**Given records**
::::
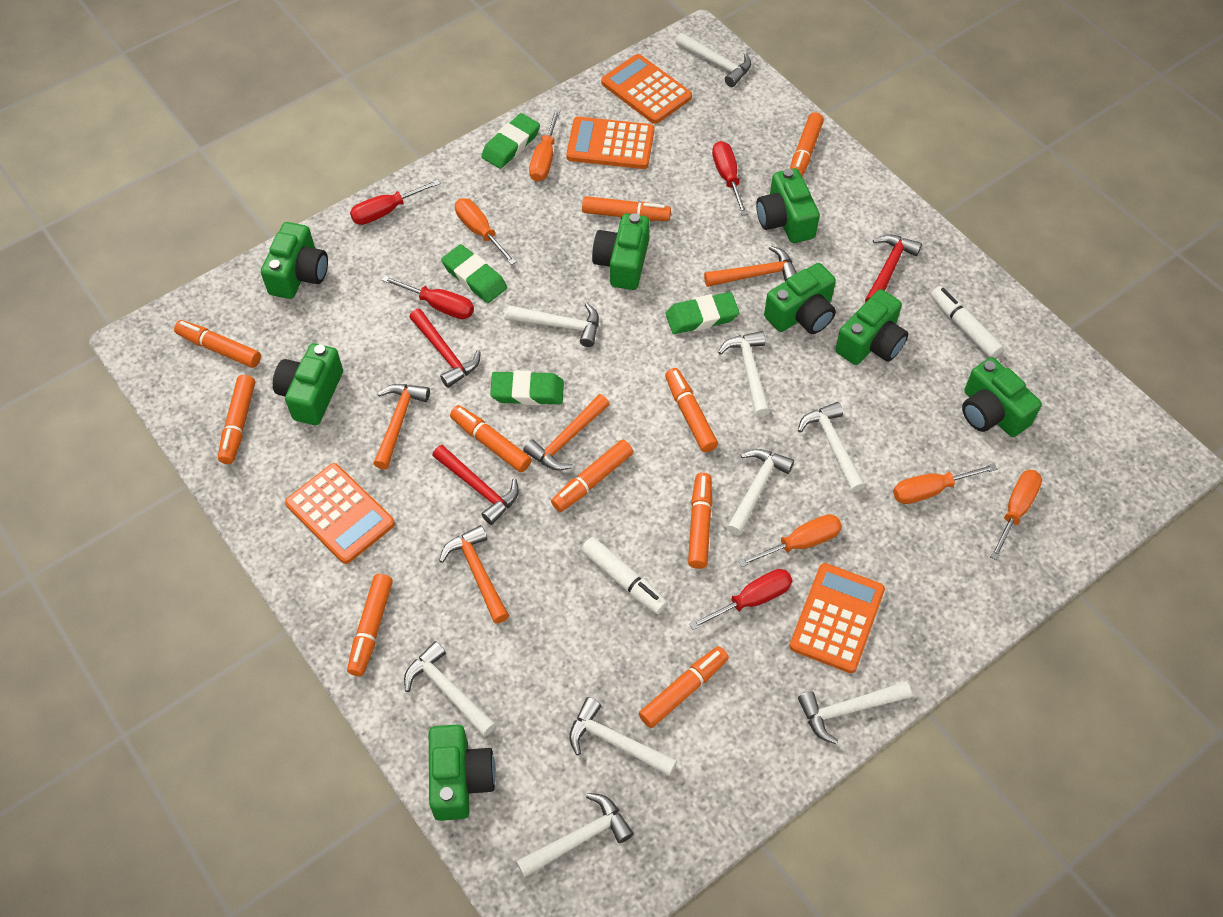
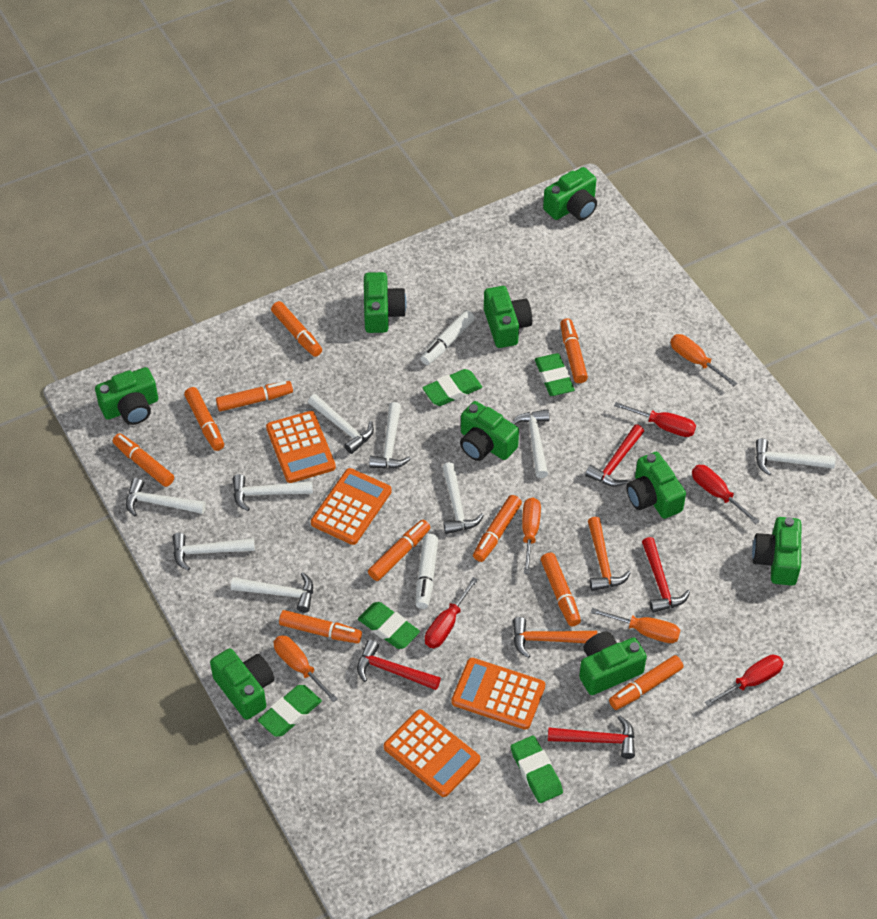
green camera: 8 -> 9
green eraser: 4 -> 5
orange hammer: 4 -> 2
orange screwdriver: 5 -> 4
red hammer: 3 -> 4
::::
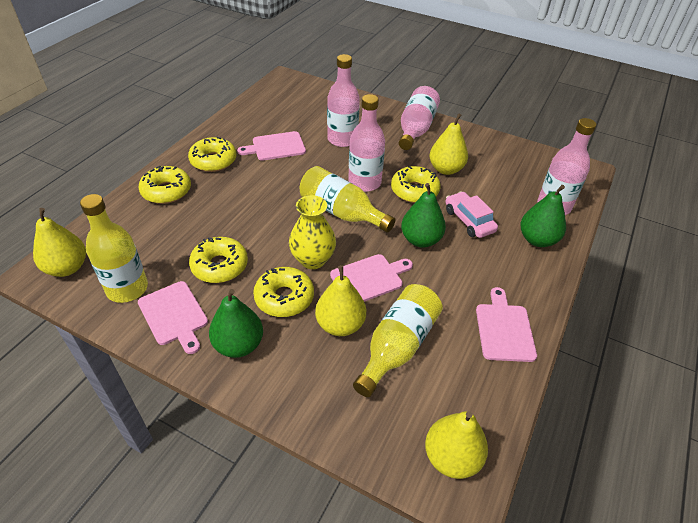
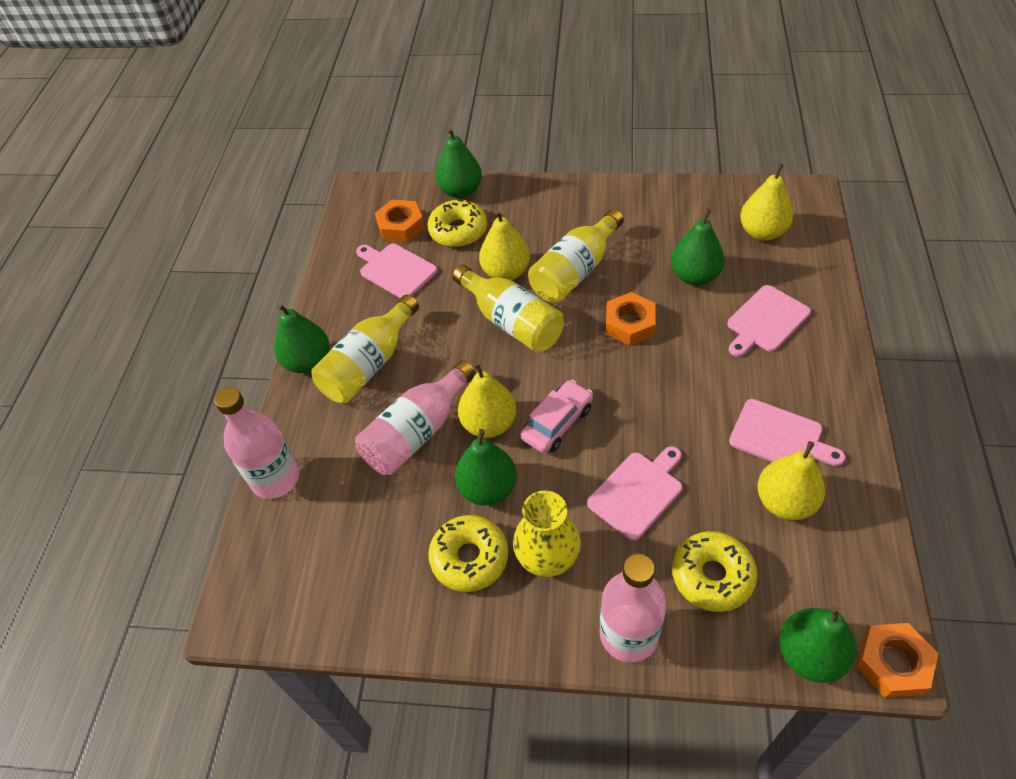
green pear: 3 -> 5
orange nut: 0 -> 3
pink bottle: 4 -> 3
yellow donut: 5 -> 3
::::
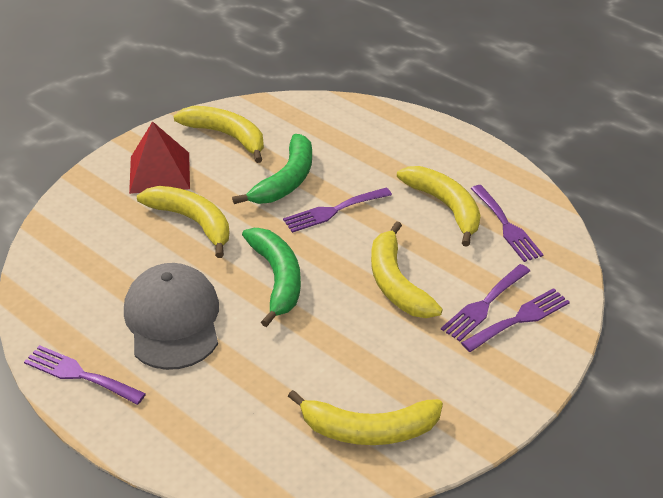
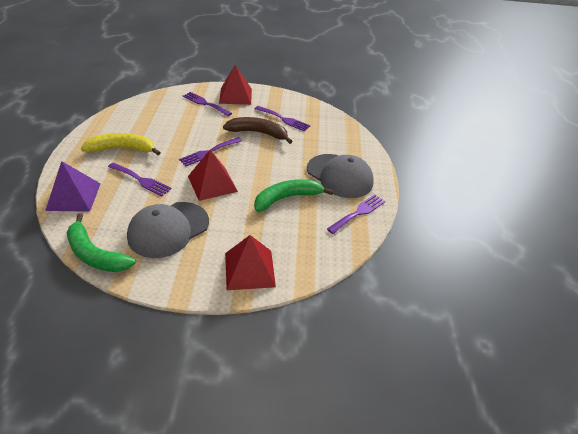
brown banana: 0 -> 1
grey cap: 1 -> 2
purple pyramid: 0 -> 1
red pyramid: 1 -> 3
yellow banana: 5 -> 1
::::
**Exercise**
List all lines in the material containing the string "green".

**Exercise solution**
green camera: 8 -> 9
green eraser: 4 -> 5
green pear: 3 -> 5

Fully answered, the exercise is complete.